◆ Problem ◆
Would you print the records as they stand, down to the last character?

____ Extracted entries

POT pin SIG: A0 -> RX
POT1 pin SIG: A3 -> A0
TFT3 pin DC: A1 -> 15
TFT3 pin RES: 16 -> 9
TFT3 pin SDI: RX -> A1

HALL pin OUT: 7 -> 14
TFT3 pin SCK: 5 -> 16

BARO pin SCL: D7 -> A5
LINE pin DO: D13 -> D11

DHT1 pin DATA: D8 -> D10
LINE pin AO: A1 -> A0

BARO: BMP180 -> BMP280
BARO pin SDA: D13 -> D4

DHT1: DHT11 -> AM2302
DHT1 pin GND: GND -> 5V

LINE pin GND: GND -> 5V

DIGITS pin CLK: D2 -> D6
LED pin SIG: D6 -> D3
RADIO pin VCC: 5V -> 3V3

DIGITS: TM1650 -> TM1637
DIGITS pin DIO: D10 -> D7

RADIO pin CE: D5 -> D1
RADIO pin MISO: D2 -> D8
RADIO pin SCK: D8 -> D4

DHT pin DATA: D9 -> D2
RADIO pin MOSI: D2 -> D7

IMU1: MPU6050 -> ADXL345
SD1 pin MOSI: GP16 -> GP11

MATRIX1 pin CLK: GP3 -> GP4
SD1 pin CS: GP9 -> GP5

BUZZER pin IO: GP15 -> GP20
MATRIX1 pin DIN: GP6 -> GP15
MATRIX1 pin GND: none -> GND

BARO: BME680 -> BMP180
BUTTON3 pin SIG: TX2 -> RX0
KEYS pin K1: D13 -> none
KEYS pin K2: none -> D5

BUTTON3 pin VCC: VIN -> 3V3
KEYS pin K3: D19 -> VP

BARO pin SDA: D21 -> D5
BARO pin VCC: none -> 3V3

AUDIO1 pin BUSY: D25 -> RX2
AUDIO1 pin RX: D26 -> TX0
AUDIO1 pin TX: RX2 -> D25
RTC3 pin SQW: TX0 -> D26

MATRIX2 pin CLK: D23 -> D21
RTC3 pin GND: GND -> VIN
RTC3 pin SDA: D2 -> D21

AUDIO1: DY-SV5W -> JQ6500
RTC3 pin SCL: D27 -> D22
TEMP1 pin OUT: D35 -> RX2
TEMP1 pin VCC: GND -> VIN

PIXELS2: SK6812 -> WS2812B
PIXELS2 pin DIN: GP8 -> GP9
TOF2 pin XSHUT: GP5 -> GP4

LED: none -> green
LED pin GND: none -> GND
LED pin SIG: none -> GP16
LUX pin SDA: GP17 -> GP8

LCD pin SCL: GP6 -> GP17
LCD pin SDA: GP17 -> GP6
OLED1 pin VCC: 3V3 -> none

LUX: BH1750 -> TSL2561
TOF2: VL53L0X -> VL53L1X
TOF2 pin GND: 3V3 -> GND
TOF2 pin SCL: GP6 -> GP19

________

◆ Answer section ◆
POT pin SIG: A0 -> RX
POT1 pin SIG: A3 -> A0
TFT3 pin DC: A1 -> 15
TFT3 pin RES: 16 -> 9
TFT3 pin SDI: RX -> A1

HALL pin OUT: 7 -> 14
TFT3 pin SCK: 5 -> 16

BARO pin SCL: D7 -> A5
LINE pin DO: D13 -> D11

DHT1 pin DATA: D8 -> D10
LINE pin AO: A1 -> A0

BARO: BMP180 -> BMP280
BARO pin SDA: D13 -> D4

DHT1: DHT11 -> AM2302
DHT1 pin GND: GND -> 5V

LINE pin GND: GND -> 5V

DIGITS pin CLK: D2 -> D6
LED pin SIG: D6 -> D3
RADIO pin VCC: 5V -> 3V3

DIGITS: TM1650 -> TM1637
DIGITS pin DIO: D10 -> D7

RADIO pin CE: D5 -> D1
RADIO pin MISO: D2 -> D8
RADIO pin SCK: D8 -> D4

DHT pin DATA: D9 -> D2
RADIO pin MOSI: D2 -> D7

IMU1: MPU6050 -> ADXL345
SD1 pin MOSI: GP16 -> GP11

MATRIX1 pin CLK: GP3 -> GP4
SD1 pin CS: GP9 -> GP5

BUZZER pin IO: GP15 -> GP20
MATRIX1 pin DIN: GP6 -> GP15
MATRIX1 pin GND: none -> GND

BARO: BME680 -> BMP180
BUTTON3 pin SIG: TX2 -> RX0
KEYS pin K1: D13 -> none
KEYS pin K2: none -> D5

BUTTON3 pin VCC: VIN -> 3V3
KEYS pin K3: D19 -> VP

BARO pin SDA: D21 -> D5
BARO pin VCC: none -> 3V3

AUDIO1 pin BUSY: D25 -> RX2
AUDIO1 pin RX: D26 -> TX0
AUDIO1 pin TX: RX2 -> D25
RTC3 pin SQW: TX0 -> D26

MATRIX2 pin CLK: D23 -> D21
RTC3 pin GND: GND -> VIN
RTC3 pin SDA: D2 -> D21

AUDIO1: DY-SV5W -> JQ6500
RTC3 pin SCL: D27 -> D22
TEMP1 pin OUT: D35 -> RX2
TEMP1 pin VCC: GND -> VIN

PIXELS2: SK6812 -> WS2812B
PIXELS2 pin DIN: GP8 -> GP9
TOF2 pin XSHUT: GP5 -> GP4

LED: none -> green
LED pin GND: none -> GND
LED pin SIG: none -> GP16
LUX pin SDA: GP17 -> GP8

LCD pin SCL: GP6 -> GP17
LCD pin SDA: GP17 -> GP6
OLED1 pin VCC: 3V3 -> none

LUX: BH1750 -> TSL2561
TOF2: VL53L0X -> VL53L1X
TOF2 pin GND: 3V3 -> GND
TOF2 pin SCL: GP6 -> GP19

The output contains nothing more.